═══ MATERIAL FOR THIS EXERCISE ═══

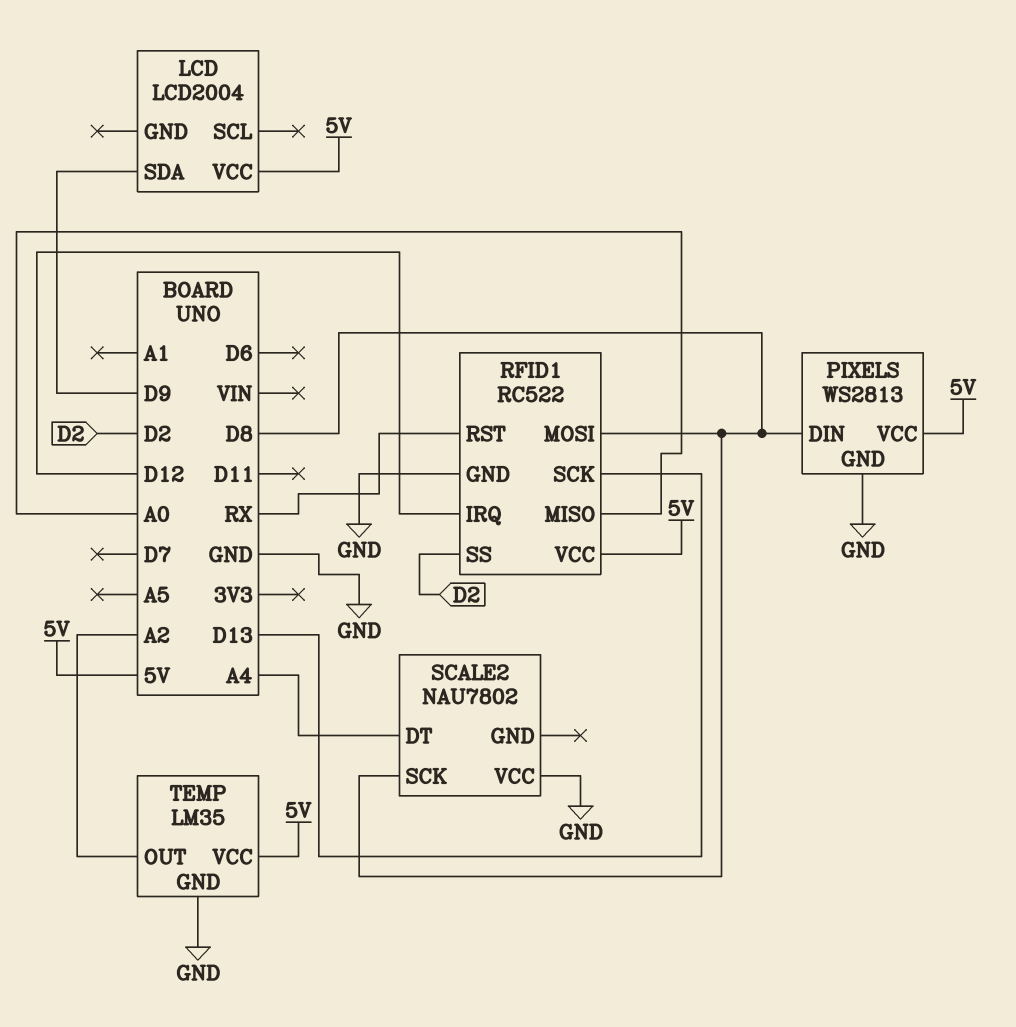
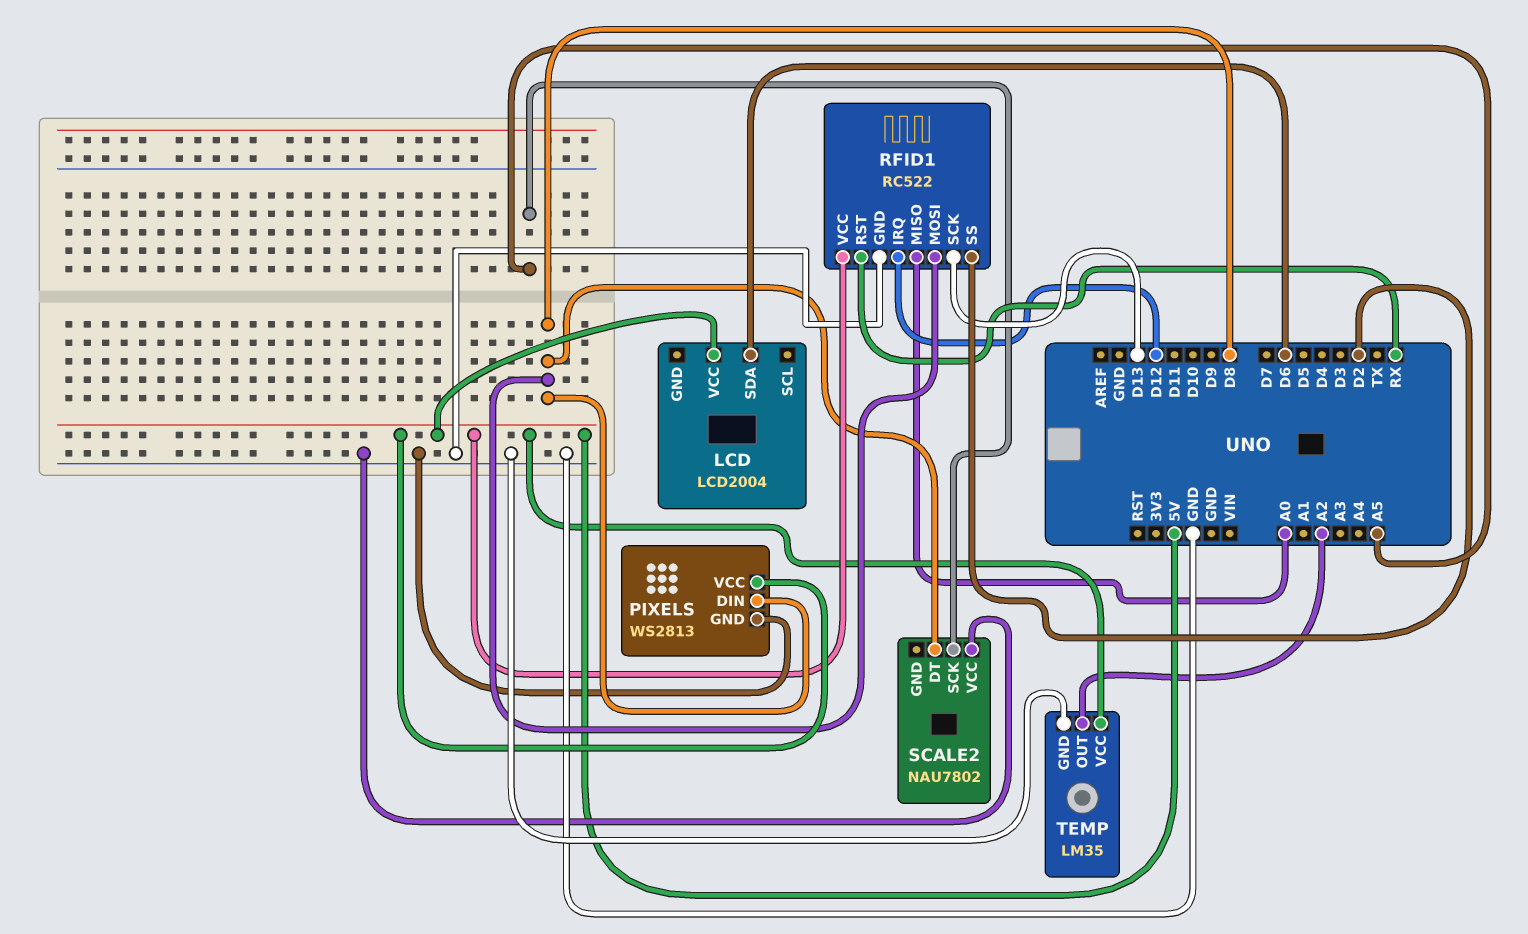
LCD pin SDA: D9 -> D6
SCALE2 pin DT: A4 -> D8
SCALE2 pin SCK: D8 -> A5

═══
═══ MATERIAL FOR THIS EXERCISE ═══

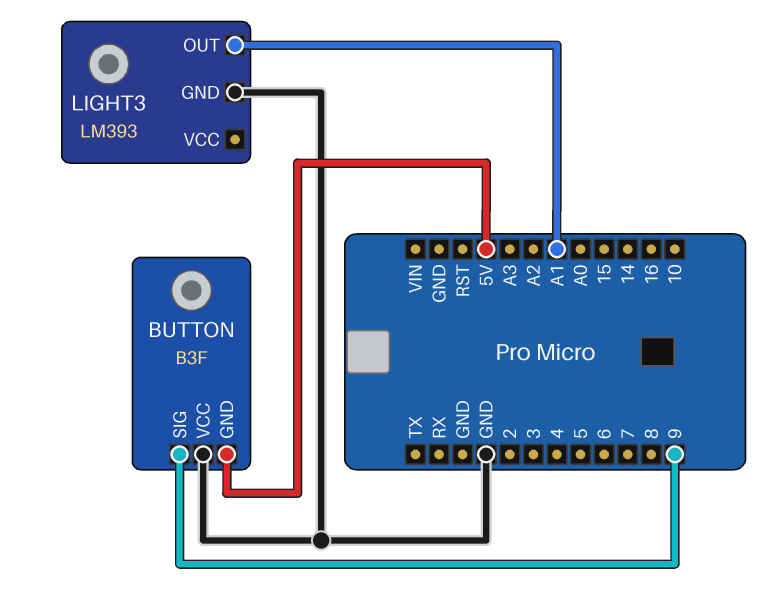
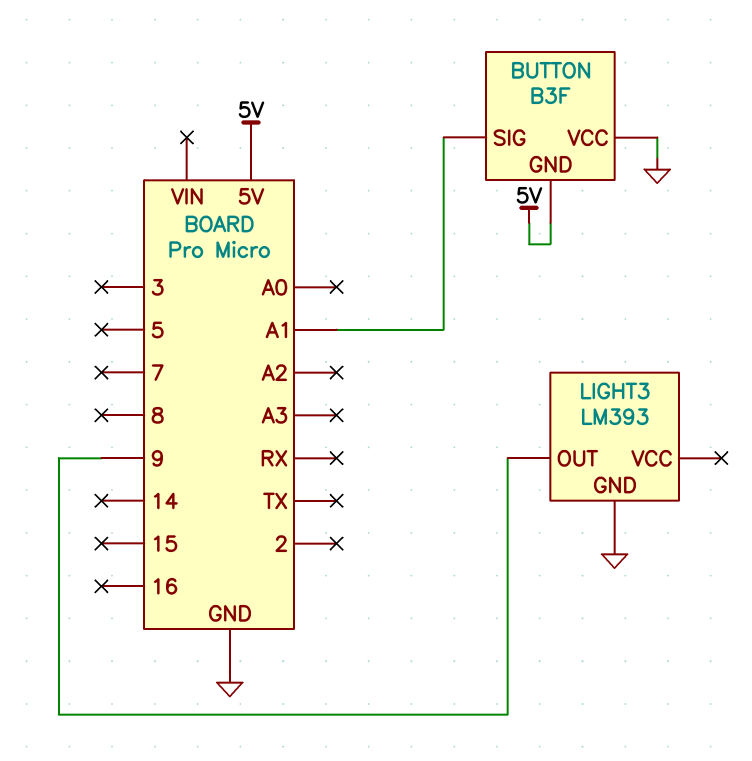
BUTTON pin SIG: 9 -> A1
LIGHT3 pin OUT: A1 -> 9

═══
═══ MATERIAL FOR THIS EXERCISE ═══

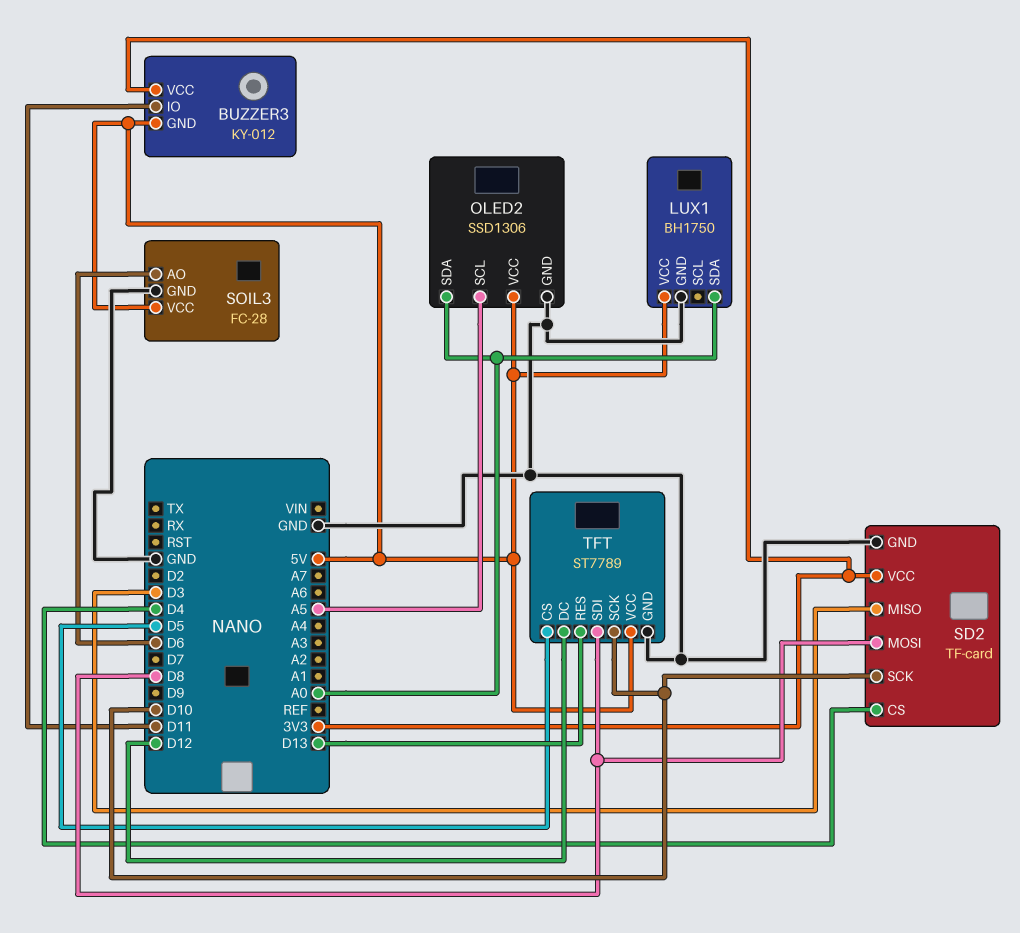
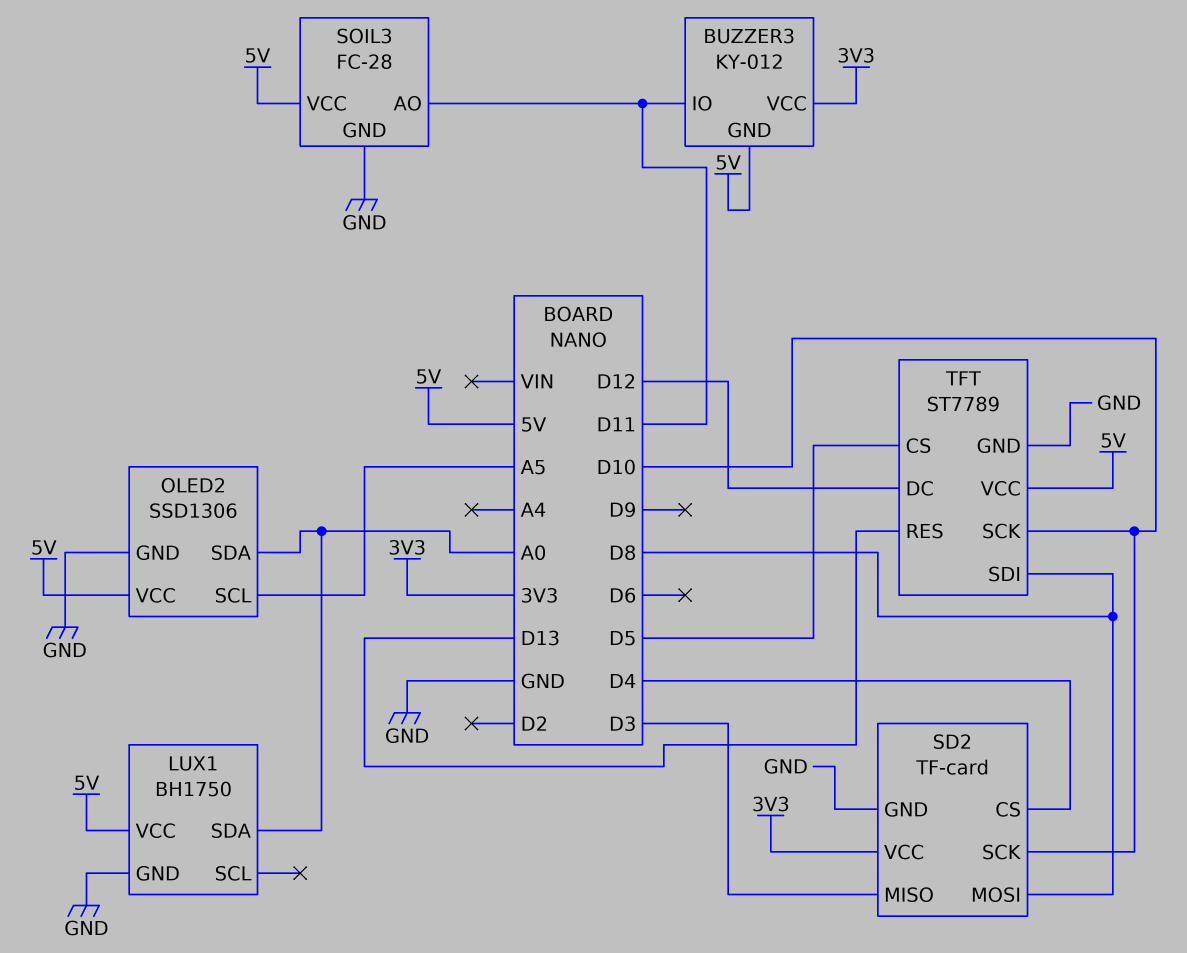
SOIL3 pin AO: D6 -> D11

═══

### WHAT IS EXPECTED:
Beginning with the line holding "LCD pin SDA: D9 -> D6" and ending with the line holding "SCALE2 pin SCK: D8 -> A5", write out the stretch of material above exactly; add no further lines.

### COMPLETED TASK:
LCD pin SDA: D9 -> D6
SCALE2 pin DT: A4 -> D8
SCALE2 pin SCK: D8 -> A5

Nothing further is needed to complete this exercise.